(Beginning of Material supplied)

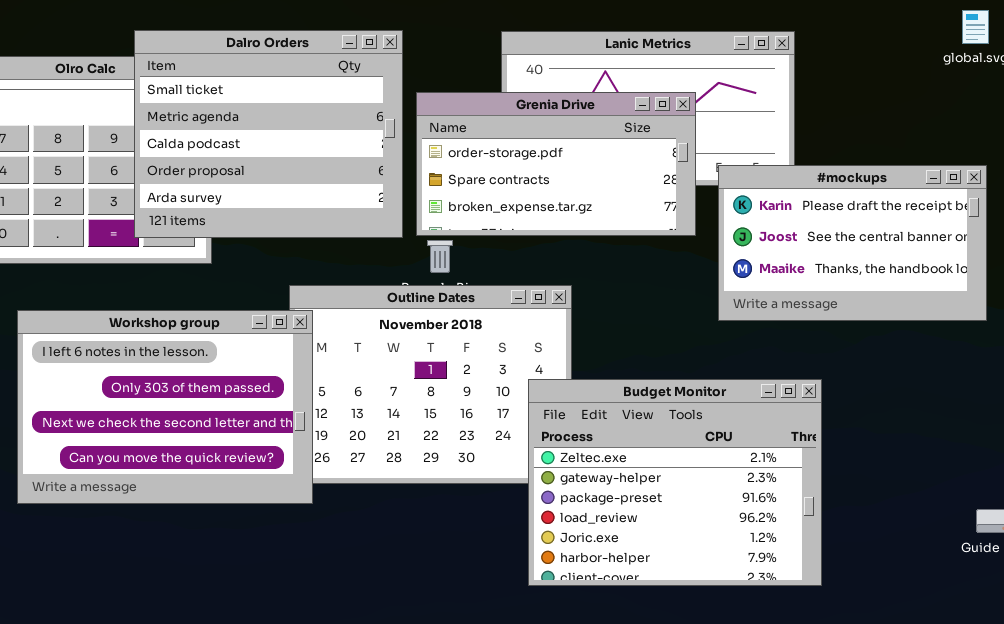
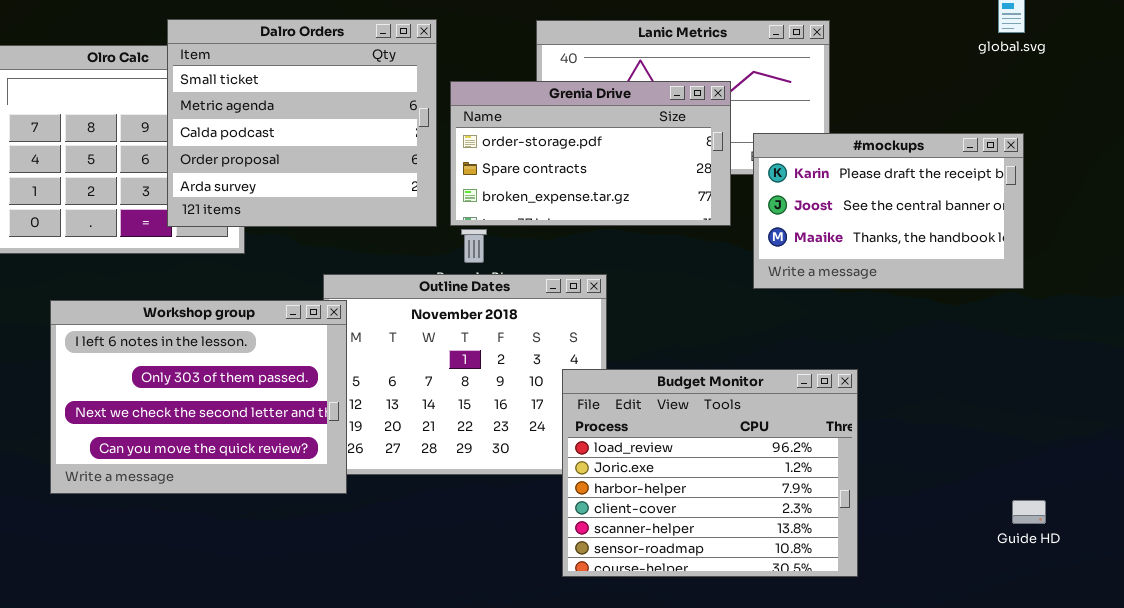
#mockups: [718,165,987,321] -> [753,133,1024,289], moved
Budget Monitor: [528,379,822,586] -> [562,369,858,577], scrolled down 3 rows

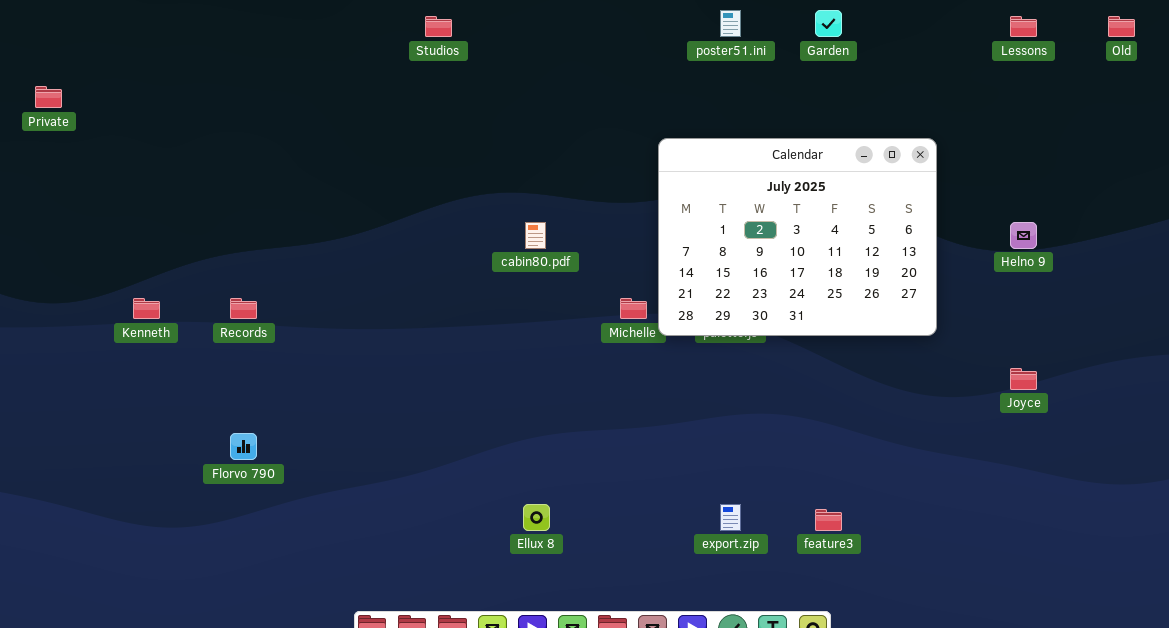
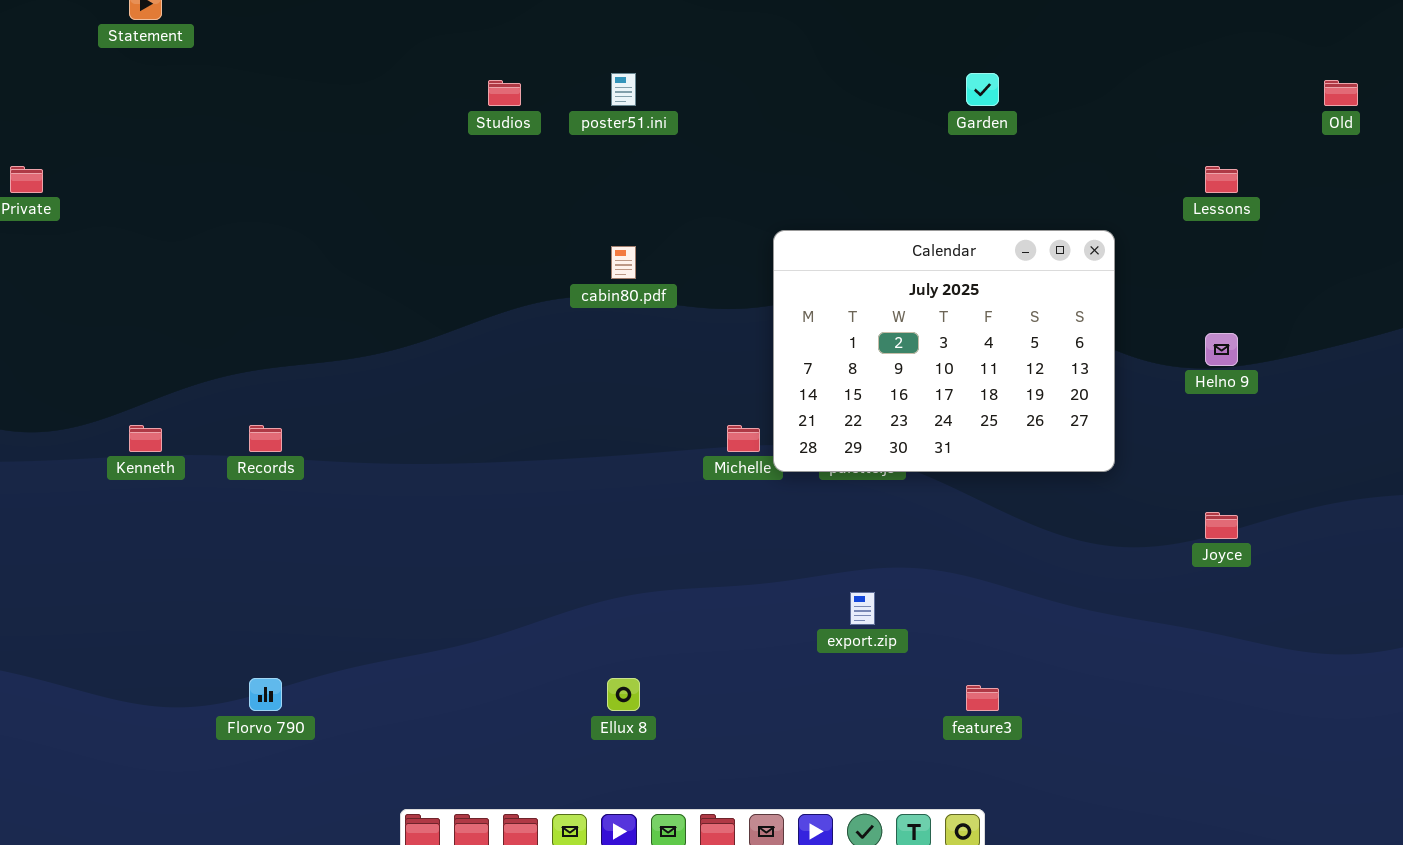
poster51.ini: [720,10,741,37] -> [611,73,636,106], moved
Lessons: [1010,16,1037,37] -> [1205,166,1238,193], moved
cabin80.pdf: [525,222,546,249] -> [611,246,636,279], moved
Florvo 790: [230,433,257,460] -> [249,678,282,711], moved
export.zip: [720,504,741,531] -> [850,592,875,625], moved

(End of Material supplied)

Problem: Reproduce the data above word for word, but leave the images out.

Result of the task:
#mockups: [718,165,987,321] -> [753,133,1024,289], moved
Budget Monitor: [528,379,822,586] -> [562,369,858,577], scrolled down 3 rows

poster51.ini: [720,10,741,37] -> [611,73,636,106], moved
Lessons: [1010,16,1037,37] -> [1205,166,1238,193], moved
cabin80.pdf: [525,222,546,249] -> [611,246,636,279], moved
Florvo 790: [230,433,257,460] -> [249,678,282,711], moved
export.zip: [720,504,741,531] -> [850,592,875,625], moved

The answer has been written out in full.